### RECORDS SUPPLIED
--
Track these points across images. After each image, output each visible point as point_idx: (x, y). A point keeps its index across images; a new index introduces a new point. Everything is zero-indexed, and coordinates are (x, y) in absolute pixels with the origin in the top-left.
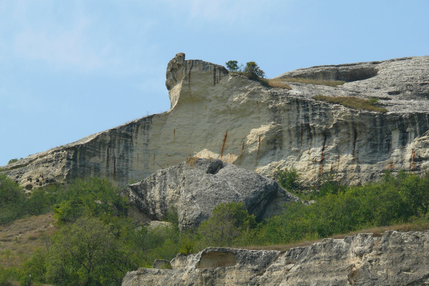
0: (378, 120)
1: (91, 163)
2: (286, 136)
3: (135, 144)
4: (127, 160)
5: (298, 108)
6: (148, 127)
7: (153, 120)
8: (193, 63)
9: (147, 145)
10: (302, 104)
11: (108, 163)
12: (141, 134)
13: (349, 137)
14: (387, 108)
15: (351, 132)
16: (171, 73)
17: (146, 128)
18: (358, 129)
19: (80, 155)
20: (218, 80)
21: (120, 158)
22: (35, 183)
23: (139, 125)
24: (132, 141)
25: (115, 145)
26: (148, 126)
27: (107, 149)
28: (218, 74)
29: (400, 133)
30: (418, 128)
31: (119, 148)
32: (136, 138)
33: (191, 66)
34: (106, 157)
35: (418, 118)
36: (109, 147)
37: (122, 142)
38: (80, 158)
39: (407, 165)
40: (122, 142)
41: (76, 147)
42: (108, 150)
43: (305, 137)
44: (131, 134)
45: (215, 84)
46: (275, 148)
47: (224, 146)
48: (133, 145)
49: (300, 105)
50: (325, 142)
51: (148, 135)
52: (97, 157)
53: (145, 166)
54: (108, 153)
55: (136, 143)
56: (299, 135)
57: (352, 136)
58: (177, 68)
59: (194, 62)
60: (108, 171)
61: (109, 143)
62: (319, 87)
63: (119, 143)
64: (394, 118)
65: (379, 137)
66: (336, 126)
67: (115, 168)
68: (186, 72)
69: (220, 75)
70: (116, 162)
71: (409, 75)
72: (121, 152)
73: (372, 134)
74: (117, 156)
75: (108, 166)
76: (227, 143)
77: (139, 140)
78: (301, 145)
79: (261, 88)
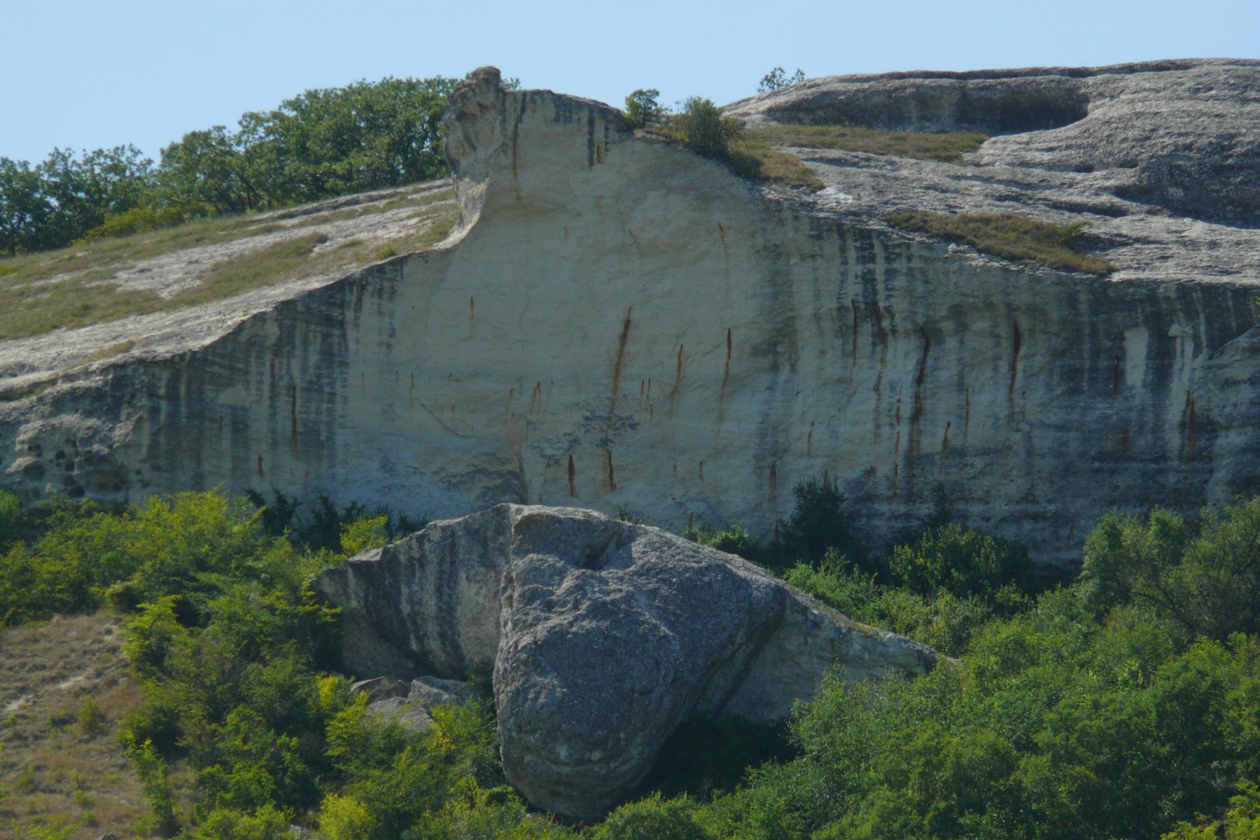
0: (1083, 297)
1: (222, 406)
2: (806, 329)
3: (352, 346)
4: (332, 394)
5: (843, 249)
6: (393, 291)
7: (407, 269)
8: (524, 100)
9: (389, 346)
10: (855, 240)
11: (273, 406)
12: (372, 294)
13: (998, 344)
14: (1111, 254)
15: (1004, 331)
16: (457, 124)
17: (386, 296)
18: (1024, 323)
19: (189, 382)
20: (602, 151)
21: (309, 390)
22: (51, 461)
23: (363, 288)
24: (343, 336)
25: (294, 348)
26: (392, 288)
27: (268, 364)
28: (599, 135)
29: (1150, 336)
30: (1203, 328)
31: (306, 358)
32: (357, 326)
33: (519, 111)
34: (266, 387)
35: (1203, 298)
36: (276, 355)
37: (315, 337)
38: (188, 394)
39: (1174, 440)
40: (315, 337)
41: (176, 359)
42: (273, 366)
43: (865, 340)
44: (342, 314)
45: (591, 164)
46: (775, 368)
47: (621, 354)
48: (346, 346)
49: (850, 243)
50: (925, 356)
51: (392, 315)
52: (240, 386)
53: (385, 412)
54: (273, 376)
55: (357, 341)
56: (847, 332)
57: (1005, 344)
58: (478, 113)
59: (528, 97)
60: (274, 431)
61: (275, 345)
62: (907, 168)
63: (305, 344)
64: (1133, 294)
65: (1086, 347)
66: (957, 312)
67: (294, 421)
68: (504, 130)
69: (606, 136)
70: (299, 401)
71: (1180, 135)
72: (311, 371)
73: (1067, 339)
74: (298, 383)
75: (273, 415)
76: (630, 348)
77: (364, 332)
78: (854, 364)
79: (732, 185)
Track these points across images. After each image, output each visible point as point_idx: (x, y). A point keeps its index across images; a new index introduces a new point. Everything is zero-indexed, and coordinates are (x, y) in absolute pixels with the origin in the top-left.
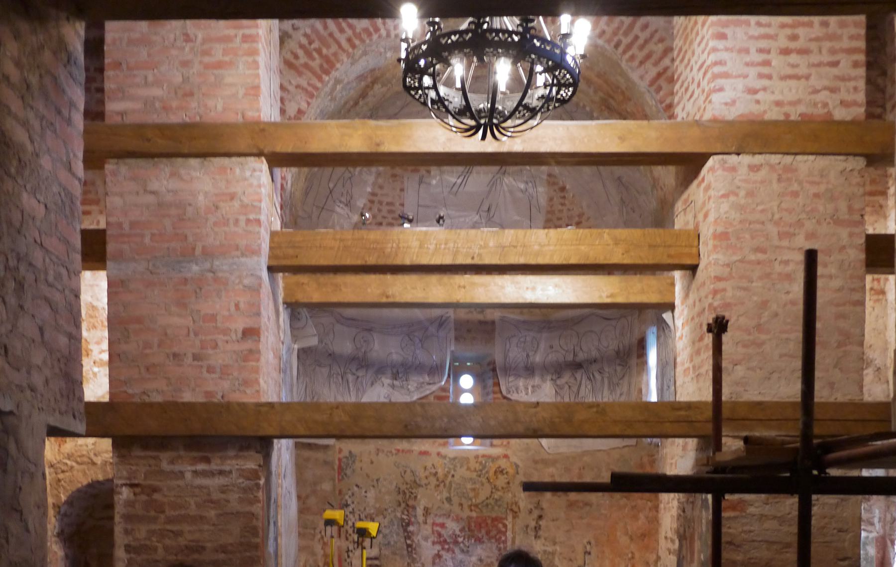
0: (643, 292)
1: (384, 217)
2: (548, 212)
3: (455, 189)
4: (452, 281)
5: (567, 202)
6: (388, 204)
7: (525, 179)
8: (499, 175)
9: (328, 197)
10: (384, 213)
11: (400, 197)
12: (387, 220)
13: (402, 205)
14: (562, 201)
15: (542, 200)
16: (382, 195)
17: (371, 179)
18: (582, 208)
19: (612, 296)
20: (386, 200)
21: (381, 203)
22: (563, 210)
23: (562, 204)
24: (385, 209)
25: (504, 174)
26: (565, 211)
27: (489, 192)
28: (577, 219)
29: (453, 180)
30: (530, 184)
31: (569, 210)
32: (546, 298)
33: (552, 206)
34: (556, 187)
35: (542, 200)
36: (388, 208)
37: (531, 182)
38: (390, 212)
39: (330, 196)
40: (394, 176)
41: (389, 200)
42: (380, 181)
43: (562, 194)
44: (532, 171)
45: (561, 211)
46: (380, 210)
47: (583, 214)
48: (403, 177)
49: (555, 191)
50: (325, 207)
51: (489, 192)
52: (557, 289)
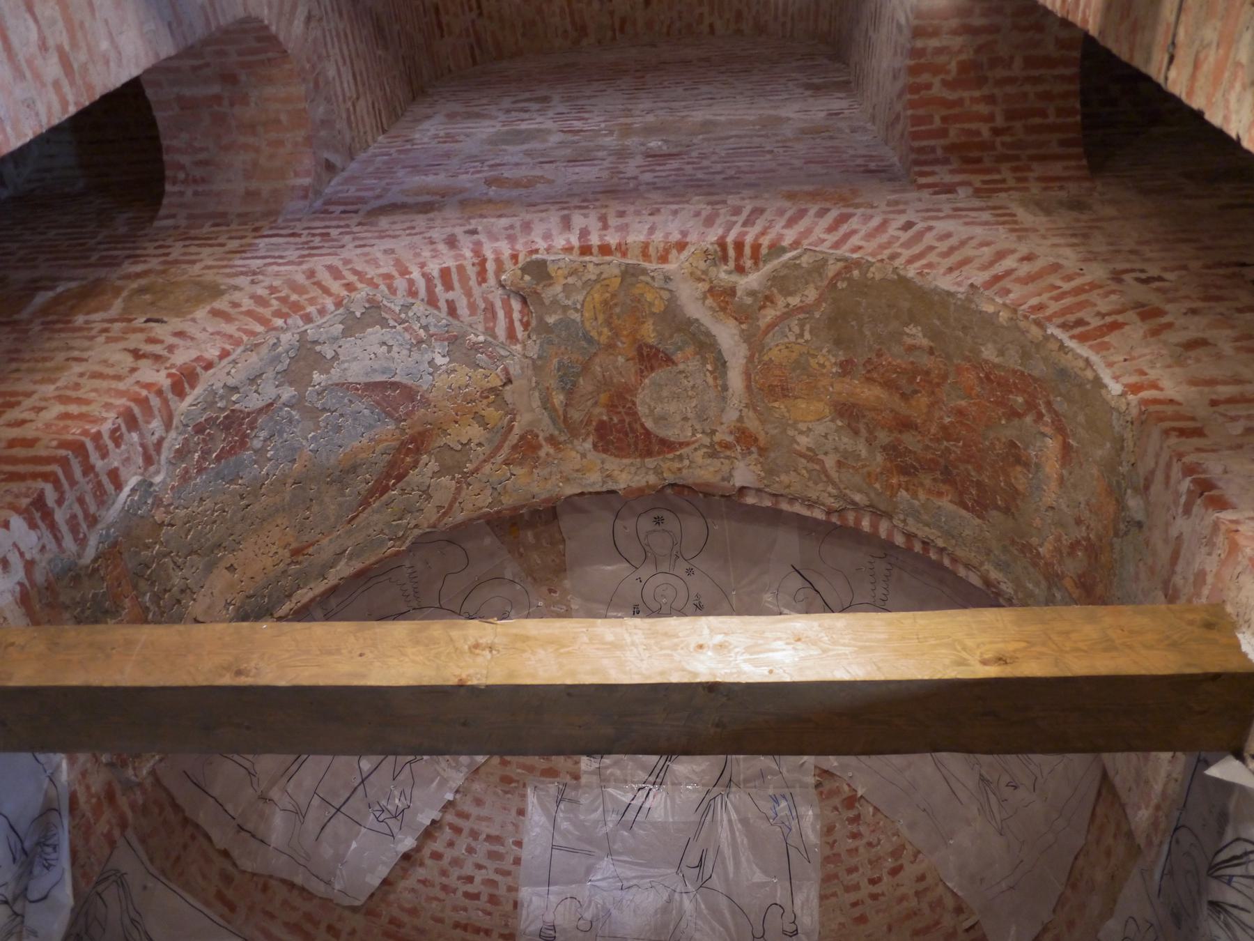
0: (1109, 646)
1: (479, 867)
2: (827, 860)
3: (630, 816)
4: (455, 633)
5: (863, 829)
6: (489, 838)
7: (771, 792)
8: (716, 790)
9: (355, 789)
10: (480, 857)
11: (516, 826)
12: (483, 871)
13: (519, 844)
14: (853, 828)
15: (810, 832)
16: (480, 818)
17: (457, 778)
18: (897, 834)
19: (1001, 660)
20: (485, 829)
21: (474, 834)
22: (856, 850)
23: (855, 836)
24: (483, 847)
25: (729, 786)
26: (861, 850)
27: (701, 824)
28: (890, 863)
29: (626, 799)
30: (783, 804)
31: (870, 844)
32: (765, 671)
33: (832, 845)
34: (837, 801)
35: (810, 832)
36: (487, 846)
37: (784, 797)
38: (492, 855)
39: (360, 790)
40: (506, 780)
41: (494, 831)
42: (477, 787)
43: (851, 814)
44: (784, 770)
45: (853, 852)
46: (470, 850)
47: (903, 847)
48: (524, 786)
49: (836, 809)
50: (342, 810)
51: (701, 824)
52: (800, 645)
--
### WHAT IS EXPECTED
Print all of the records above verbatim, with the pictures left out.

### CORRECT ANSWER
Track these points across images. After each image, output each visible point as point_idx: (x, y). A point keeps its index across images; a new index introduces a new point. Everything is zero-indexed, and coordinates are (x, y) in absolute pixels with the origin in the top-left.
0: (378, 120)
1: (91, 163)
2: (286, 136)
3: (135, 144)
4: (127, 160)
5: (298, 108)
6: (148, 127)
7: (153, 120)
8: (193, 63)
9: (147, 145)
10: (302, 104)
11: (108, 163)
12: (141, 134)
13: (349, 137)
14: (387, 108)
15: (351, 132)
16: (171, 73)
17: (146, 128)
18: (358, 129)
19: (80, 155)
20: (218, 80)
21: (120, 158)
22: (35, 183)
23: (139, 125)
24: (132, 141)
25: (115, 145)
26: (148, 126)
27: (107, 149)
28: (218, 74)
29: (400, 133)
30: (418, 128)
31: (119, 148)
32: (136, 138)
33: (191, 66)
34: (106, 157)
35: (418, 118)
36: (109, 147)
37: (122, 142)
38: (80, 158)
39: (407, 165)
40: (122, 142)
41: (76, 147)
42: (108, 150)
43: (305, 137)
44: (131, 134)
45: (215, 84)
46: (275, 148)
47: (224, 146)
48: (133, 145)
49: (300, 105)
50: (325, 142)
51: (148, 135)
52: (97, 157)
53: (145, 166)
54: (108, 153)
55: (136, 143)
56: (299, 135)
57: (352, 136)
58: (177, 68)
59: (194, 62)
60: (108, 171)
61: (109, 143)
62: (319, 87)
63: (119, 143)
64: (394, 118)
65: (379, 137)
66: (336, 126)
67: (115, 168)
68: (186, 72)
69: (220, 75)
70: (116, 162)
71: (409, 75)
72: (121, 152)
73: (372, 134)
74: (117, 156)
75: (108, 166)
76: (227, 143)
77: (139, 140)
78: (301, 145)
79: (261, 88)
0: (1083, 297)
1: (222, 406)
2: (806, 329)
3: (352, 346)
4: (332, 394)
5: (843, 249)
6: (393, 291)
7: (407, 269)
8: (524, 100)
9: (389, 346)
10: (855, 240)
11: (273, 406)
12: (372, 294)
13: (998, 344)
14: (1111, 254)
15: (1004, 331)
16: (457, 124)
17: (386, 296)
18: (1024, 323)
19: (189, 382)
20: (602, 151)
21: (309, 390)
22: (51, 461)
23: (363, 288)
24: (343, 336)
25: (294, 348)
26: (392, 288)
27: (268, 364)
28: (599, 135)
29: (1150, 336)
30: (1203, 328)
31: (306, 358)
32: (357, 326)
33: (519, 111)
34: (266, 387)
35: (1203, 298)
36: (276, 355)
37: (315, 337)
38: (188, 394)
39: (1174, 440)
40: (315, 337)
41: (176, 359)
42: (273, 366)
43: (865, 340)
44: (342, 314)
45: (591, 164)
46: (775, 368)
47: (621, 354)
48: (346, 346)
49: (850, 243)
50: (925, 356)
51: (392, 315)
52: (240, 386)
53: (385, 412)
54: (273, 376)
55: (357, 341)
56: (847, 332)
57: (1005, 344)
58: (478, 113)
59: (528, 97)
60: (274, 431)
61: (275, 345)
62: (907, 168)
63: (305, 344)
64: (1133, 294)
65: (1086, 347)
66: (957, 312)
67: (294, 421)
68: (504, 130)
69: (606, 136)
70: (299, 401)
71: (1180, 135)
72: (311, 371)
73: (1067, 339)
74: (298, 383)
75: (273, 415)
76: (630, 348)
77: (364, 332)
78: (854, 364)
79: (732, 185)
Track these points across images. After each image, output each visible point as point_idx: (x, y). A point keeps its index across images; a new index introduces a new point. Everything is zero-indexed, and coordinates are (x, y) in absolute pixels with the origin in the top-left.
0: (643, 292)
1: (384, 217)
2: (548, 212)
3: (455, 189)
4: (452, 281)
5: (567, 202)
6: (388, 204)
7: (525, 179)
8: (499, 175)
9: (328, 197)
10: (384, 213)
11: (400, 197)
12: (387, 220)
13: (402, 205)
14: (562, 201)
15: (542, 200)
16: (382, 195)
17: (371, 179)
18: (582, 208)
19: (612, 296)
20: (386, 200)
21: (381, 203)
22: (563, 210)
23: (562, 204)
24: (385, 209)
25: (504, 174)
26: (565, 211)
27: (489, 192)
28: (577, 219)
29: (453, 180)
30: (530, 184)
31: (569, 210)
32: (546, 298)
33: (552, 206)
34: (556, 187)
35: (542, 200)
36: (388, 208)
37: (531, 182)
38: (390, 212)
39: (330, 196)
40: (394, 176)
41: (389, 200)
42: (380, 181)
43: (562, 194)
44: (532, 171)
45: (561, 211)
46: (380, 210)
47: (583, 214)
48: (403, 177)
49: (555, 191)
50: (325, 207)
51: (489, 192)
52: (557, 289)
0: (1109, 646)
1: (479, 867)
2: (827, 860)
3: (630, 816)
4: (455, 633)
5: (863, 829)
6: (489, 838)
7: (771, 792)
8: (716, 790)
9: (355, 789)
10: (480, 857)
11: (516, 826)
12: (483, 871)
13: (519, 844)
14: (853, 828)
15: (810, 832)
16: (480, 818)
17: (457, 778)
18: (897, 834)
19: (1001, 660)
20: (485, 829)
21: (474, 834)
22: (856, 850)
23: (855, 836)
24: (483, 847)
25: (729, 786)
26: (861, 850)
27: (701, 824)
28: (890, 863)
29: (626, 799)
30: (783, 804)
31: (870, 844)
32: (765, 671)
33: (832, 845)
34: (837, 801)
35: (810, 832)
36: (487, 846)
37: (784, 797)
38: (492, 855)
39: (360, 790)
40: (506, 780)
41: (494, 831)
42: (477, 787)
43: (851, 814)
44: (784, 770)
45: (853, 852)
46: (470, 850)
47: (903, 847)
48: (524, 786)
49: (836, 809)
50: (342, 810)
51: (701, 824)
52: (800, 645)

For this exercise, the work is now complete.